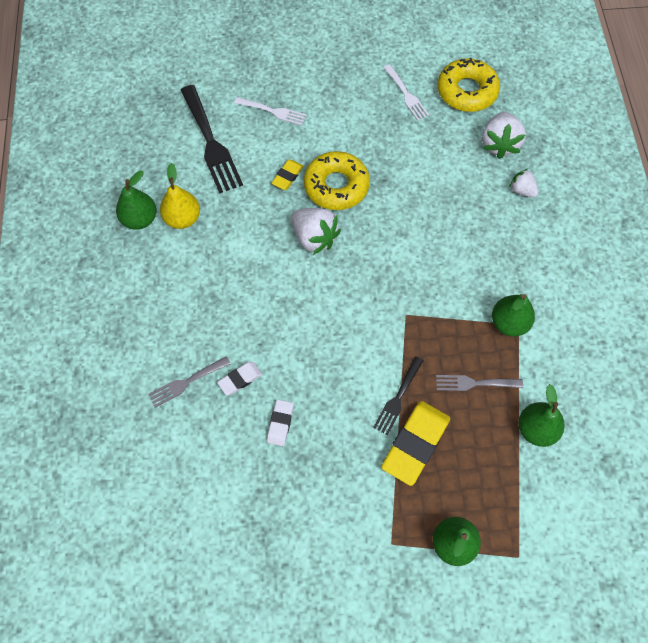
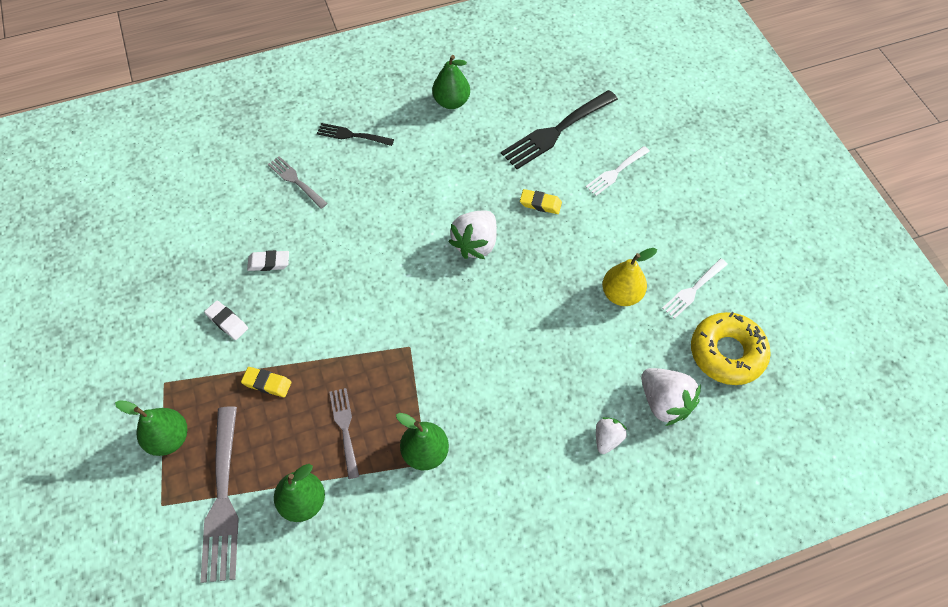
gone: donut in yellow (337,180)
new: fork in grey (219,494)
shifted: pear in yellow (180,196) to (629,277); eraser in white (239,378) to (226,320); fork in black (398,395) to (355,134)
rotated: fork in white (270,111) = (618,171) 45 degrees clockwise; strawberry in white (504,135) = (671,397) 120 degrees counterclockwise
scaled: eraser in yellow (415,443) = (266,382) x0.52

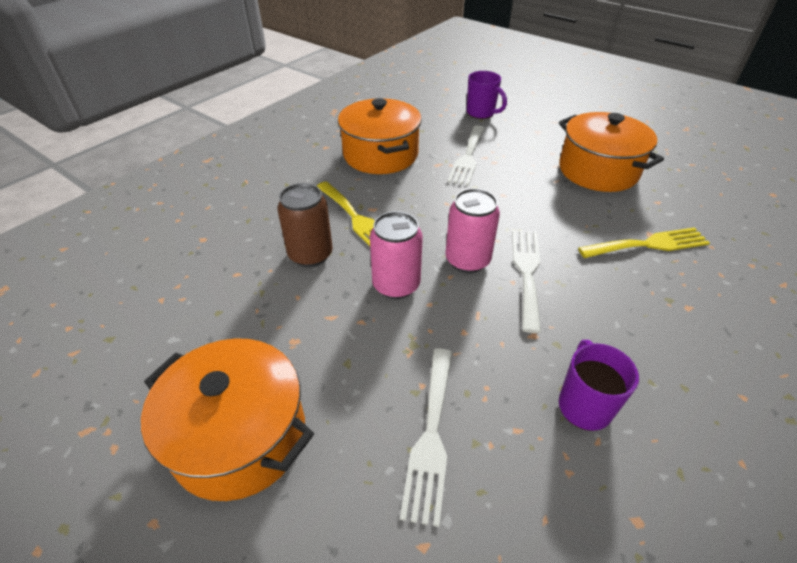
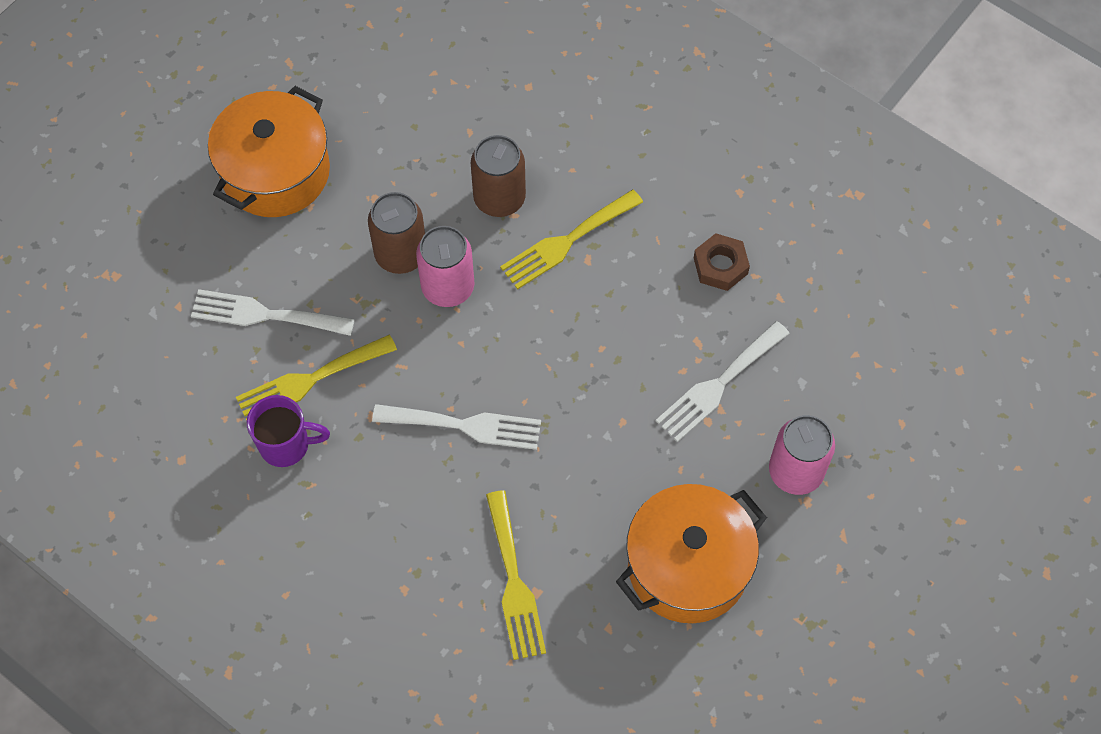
gone: mug in purple (487,95)
new: fork in yellow (316,378); can in brown (396,233)
shifted: can in pink (473,230) to (802,455)
swapped: pot in orange (380,136) to nut in brown (722,262)
rotated: fork in white (466,155) = (723,381) 60 degrees counterclockwise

EXERCISE BRIEF => Give back every record exactly, dropping its pictures.

ANSWER AREA =>
gone: donut in yellow (337,180)
new: fork in grey (219,494)
shifted: pear in yellow (180,196) to (629,277); eraser in white (239,378) to (226,320); fork in black (398,395) to (355,134)
rotated: fork in white (270,111) = (618,171) 45 degrees clockwise; strawberry in white (504,135) = (671,397) 120 degrees counterclockwise
scaled: eraser in yellow (415,443) = (266,382) x0.52

gone: mug in purple (487,95)
new: fork in yellow (316,378); can in brown (396,233)
shifted: can in pink (473,230) to (802,455)
swapped: pot in orange (380,136) to nut in brown (722,262)
rotated: fork in white (466,155) = (723,381) 60 degrees counterclockwise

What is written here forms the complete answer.